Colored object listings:
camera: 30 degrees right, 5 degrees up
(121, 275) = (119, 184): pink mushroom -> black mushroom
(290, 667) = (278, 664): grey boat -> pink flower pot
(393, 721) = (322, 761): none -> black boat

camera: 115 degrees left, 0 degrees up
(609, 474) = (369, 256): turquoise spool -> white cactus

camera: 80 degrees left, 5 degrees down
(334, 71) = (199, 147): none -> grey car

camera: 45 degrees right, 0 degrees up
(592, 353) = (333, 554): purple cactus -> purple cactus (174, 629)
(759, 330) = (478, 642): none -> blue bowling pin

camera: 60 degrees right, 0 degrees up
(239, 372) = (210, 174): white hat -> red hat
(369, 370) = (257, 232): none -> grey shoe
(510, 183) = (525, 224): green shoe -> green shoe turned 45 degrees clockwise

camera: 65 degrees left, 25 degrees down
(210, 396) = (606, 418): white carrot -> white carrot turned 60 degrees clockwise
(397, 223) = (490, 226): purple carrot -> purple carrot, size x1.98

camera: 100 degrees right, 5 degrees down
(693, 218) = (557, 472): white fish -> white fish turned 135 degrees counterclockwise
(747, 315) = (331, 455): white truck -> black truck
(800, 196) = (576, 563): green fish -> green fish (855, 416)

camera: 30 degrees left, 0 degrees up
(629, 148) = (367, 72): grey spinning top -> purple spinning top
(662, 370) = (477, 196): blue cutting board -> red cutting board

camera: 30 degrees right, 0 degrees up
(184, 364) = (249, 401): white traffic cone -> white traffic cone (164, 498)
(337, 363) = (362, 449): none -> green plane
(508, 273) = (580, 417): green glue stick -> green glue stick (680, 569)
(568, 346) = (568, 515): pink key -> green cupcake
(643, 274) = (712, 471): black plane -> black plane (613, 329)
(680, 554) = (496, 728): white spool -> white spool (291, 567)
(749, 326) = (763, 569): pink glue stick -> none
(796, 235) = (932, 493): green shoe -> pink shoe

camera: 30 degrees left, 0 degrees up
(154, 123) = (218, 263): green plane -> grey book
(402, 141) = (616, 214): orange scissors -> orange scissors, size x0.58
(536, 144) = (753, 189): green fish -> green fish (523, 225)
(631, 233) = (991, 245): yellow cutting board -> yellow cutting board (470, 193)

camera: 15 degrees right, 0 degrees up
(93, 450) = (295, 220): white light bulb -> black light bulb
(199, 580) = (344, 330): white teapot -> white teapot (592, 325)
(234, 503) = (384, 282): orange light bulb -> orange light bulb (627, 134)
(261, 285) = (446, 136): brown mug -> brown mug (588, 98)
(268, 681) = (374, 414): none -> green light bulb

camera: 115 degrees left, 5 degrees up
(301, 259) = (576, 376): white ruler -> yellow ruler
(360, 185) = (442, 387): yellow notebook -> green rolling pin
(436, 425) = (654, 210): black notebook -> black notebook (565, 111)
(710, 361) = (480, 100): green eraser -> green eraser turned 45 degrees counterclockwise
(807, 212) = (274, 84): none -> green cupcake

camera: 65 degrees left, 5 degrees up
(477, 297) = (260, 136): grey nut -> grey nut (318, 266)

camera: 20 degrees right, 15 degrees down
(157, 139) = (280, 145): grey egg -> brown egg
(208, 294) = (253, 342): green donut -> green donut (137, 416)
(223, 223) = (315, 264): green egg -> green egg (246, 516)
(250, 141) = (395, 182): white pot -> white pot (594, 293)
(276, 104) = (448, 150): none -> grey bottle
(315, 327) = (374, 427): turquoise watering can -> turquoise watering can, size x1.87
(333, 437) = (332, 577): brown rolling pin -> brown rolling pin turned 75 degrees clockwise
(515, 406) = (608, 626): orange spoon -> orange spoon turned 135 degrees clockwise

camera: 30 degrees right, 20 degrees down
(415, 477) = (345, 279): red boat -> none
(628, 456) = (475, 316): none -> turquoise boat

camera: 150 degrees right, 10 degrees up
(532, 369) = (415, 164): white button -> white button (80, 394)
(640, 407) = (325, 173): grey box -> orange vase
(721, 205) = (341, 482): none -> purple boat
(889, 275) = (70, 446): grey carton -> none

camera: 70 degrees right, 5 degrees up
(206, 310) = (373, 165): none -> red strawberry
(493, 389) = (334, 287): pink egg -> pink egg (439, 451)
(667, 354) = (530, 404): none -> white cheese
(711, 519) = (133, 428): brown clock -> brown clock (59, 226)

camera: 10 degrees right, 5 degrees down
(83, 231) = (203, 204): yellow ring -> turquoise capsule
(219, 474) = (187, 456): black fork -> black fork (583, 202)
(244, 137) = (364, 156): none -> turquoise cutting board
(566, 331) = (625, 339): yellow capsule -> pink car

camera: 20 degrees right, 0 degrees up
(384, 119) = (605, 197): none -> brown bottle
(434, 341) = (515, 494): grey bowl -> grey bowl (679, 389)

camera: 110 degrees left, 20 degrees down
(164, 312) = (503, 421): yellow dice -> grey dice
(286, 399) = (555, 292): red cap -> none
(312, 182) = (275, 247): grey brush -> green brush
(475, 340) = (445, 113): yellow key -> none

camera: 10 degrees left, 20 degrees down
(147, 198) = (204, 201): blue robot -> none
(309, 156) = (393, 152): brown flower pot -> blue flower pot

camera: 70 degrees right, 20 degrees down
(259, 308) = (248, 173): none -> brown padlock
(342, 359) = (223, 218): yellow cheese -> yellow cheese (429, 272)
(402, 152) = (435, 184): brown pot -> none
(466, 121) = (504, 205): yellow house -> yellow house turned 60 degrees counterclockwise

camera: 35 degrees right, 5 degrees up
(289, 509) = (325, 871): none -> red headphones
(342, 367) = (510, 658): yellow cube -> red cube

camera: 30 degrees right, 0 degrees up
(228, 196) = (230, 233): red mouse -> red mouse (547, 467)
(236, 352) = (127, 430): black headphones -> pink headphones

## YOUR OBJECTIVE
Output the data exactly, so that every line matches the original.

## WRITTEN REPLY
camera: 30 degrees right, 5 degrees up
(121, 275) = (119, 184): pink mushroom -> black mushroom
(290, 667) = (278, 664): grey boat -> pink flower pot
(393, 721) = (322, 761): none -> black boat

camera: 115 degrees left, 0 degrees up
(609, 474) = (369, 256): turquoise spool -> white cactus

camera: 80 degrees left, 5 degrees down
(334, 71) = (199, 147): none -> grey car

camera: 45 degrees right, 0 degrees up
(592, 353) = (333, 554): purple cactus -> purple cactus (174, 629)
(759, 330) = (478, 642): none -> blue bowling pin

camera: 60 degrees right, 0 degrees up
(239, 372) = (210, 174): white hat -> red hat
(369, 370) = (257, 232): none -> grey shoe
(510, 183) = (525, 224): green shoe -> green shoe turned 45 degrees clockwise

camera: 65 degrees left, 25 degrees down
(210, 396) = (606, 418): white carrot -> white carrot turned 60 degrees clockwise
(397, 223) = (490, 226): purple carrot -> purple carrot, size x1.98

camera: 100 degrees right, 5 degrees down
(693, 218) = (557, 472): white fish -> white fish turned 135 degrees counterclockwise
(747, 315) = (331, 455): white truck -> black truck
(800, 196) = (576, 563): green fish -> green fish (855, 416)

camera: 30 degrees left, 0 degrees up
(629, 148) = (367, 72): grey spinning top -> purple spinning top
(662, 370) = (477, 196): blue cutting board -> red cutting board

camera: 30 degrees right, 0 degrees up
(184, 364) = (249, 401): white traffic cone -> white traffic cone (164, 498)
(337, 363) = (362, 449): none -> green plane
(508, 273) = (580, 417): green glue stick -> green glue stick (680, 569)
(568, 346) = (568, 515): pink key -> green cupcake
(643, 274) = (712, 471): black plane -> black plane (613, 329)
(680, 554) = (496, 728): white spool -> white spool (291, 567)
(749, 326) = (763, 569): pink glue stick -> none
(796, 235) = (932, 493): green shoe -> pink shoe

camera: 30 degrees left, 0 degrees up
(154, 123) = (218, 263): green plane -> grey book
(402, 141) = (616, 214): orange scissors -> orange scissors, size x0.58
(536, 144) = (753, 189): green fish -> green fish (523, 225)
(631, 233) = (991, 245): yellow cutting board -> yellow cutting board (470, 193)

camera: 15 degrees right, 0 degrees up
(93, 450) = (295, 220): white light bulb -> black light bulb
(199, 580) = (344, 330): white teapot -> white teapot (592, 325)
(234, 503) = (384, 282): orange light bulb -> orange light bulb (627, 134)
(261, 285) = (446, 136): brown mug -> brown mug (588, 98)
(268, 681) = (374, 414): none -> green light bulb

camera: 115 degrees left, 5 degrees up
(301, 259) = (576, 376): white ruler -> yellow ruler
(360, 185) = (442, 387): yellow notebook -> green rolling pin
(436, 425) = (654, 210): black notebook -> black notebook (565, 111)
(710, 361) = (480, 100): green eraser -> green eraser turned 45 degrees counterclockwise
(807, 212) = (274, 84): none -> green cupcake

camera: 65 degrees left, 5 degrees up
(477, 297) = (260, 136): grey nut -> grey nut (318, 266)

camera: 20 degrees right, 15 degrees down
(157, 139) = (280, 145): grey egg -> brown egg
(208, 294) = (253, 342): green donut -> green donut (137, 416)
(223, 223) = (315, 264): green egg -> green egg (246, 516)
(250, 141) = (395, 182): white pot -> white pot (594, 293)
(276, 104) = (448, 150): none -> grey bottle
(315, 327) = (374, 427): turquoise watering can -> turquoise watering can, size x1.87
(333, 437) = (332, 577): brown rolling pin -> brown rolling pin turned 75 degrees clockwise
(515, 406) = (608, 626): orange spoon -> orange spoon turned 135 degrees clockwise

camera: 30 degrees right, 20 degrees down
(415, 477) = (345, 279): red boat -> none
(628, 456) = (475, 316): none -> turquoise boat

camera: 150 degrees right, 10 degrees up
(532, 369) = (415, 164): white button -> white button (80, 394)
(640, 407) = (325, 173): grey box -> orange vase
(721, 205) = (341, 482): none -> purple boat
(889, 275) = (70, 446): grey carton -> none

camera: 70 degrees right, 5 degrees up
(206, 310) = (373, 165): none -> red strawberry
(493, 389) = (334, 287): pink egg -> pink egg (439, 451)
(667, 354) = (530, 404): none -> white cheese
(711, 519) = (133, 428): brown clock -> brown clock (59, 226)

camera: 10 degrees right, 5 degrees down
(83, 231) = (203, 204): yellow ring -> turquoise capsule
(219, 474) = (187, 456): black fork -> black fork (583, 202)
(244, 137) = (364, 156): none -> turquoise cutting board
(566, 331) = (625, 339): yellow capsule -> pink car

camera: 20 degrees right, 0 degrees up
(384, 119) = (605, 197): none -> brown bottle
(434, 341) = (515, 494): grey bowl -> grey bowl (679, 389)

camera: 110 degrees left, 20 degrees down
(164, 312) = (503, 421): yellow dice -> grey dice
(286, 399) = (555, 292): red cap -> none
(312, 182) = (275, 247): grey brush -> green brush
(475, 340) = (445, 113): yellow key -> none

camera: 10 degrees left, 20 degrees down
(147, 198) = (204, 201): blue robot -> none
(309, 156) = (393, 152): brown flower pot -> blue flower pot

camera: 70 degrees right, 20 degrees down
(259, 308) = (248, 173): none -> brown padlock
(342, 359) = (223, 218): yellow cheese -> yellow cheese (429, 272)
(402, 152) = (435, 184): brown pot -> none
(466, 121) = (504, 205): yellow house -> yellow house turned 60 degrees counterclockwise

camera: 35 degrees right, 5 degrees up
(289, 509) = (325, 871): none -> red headphones
(342, 367) = (510, 658): yellow cube -> red cube

camera: 30 degrees right, 0 degrees up
(228, 196) = (230, 233): red mouse -> red mouse (547, 467)
(236, 352) = (127, 430): black headphones -> pink headphones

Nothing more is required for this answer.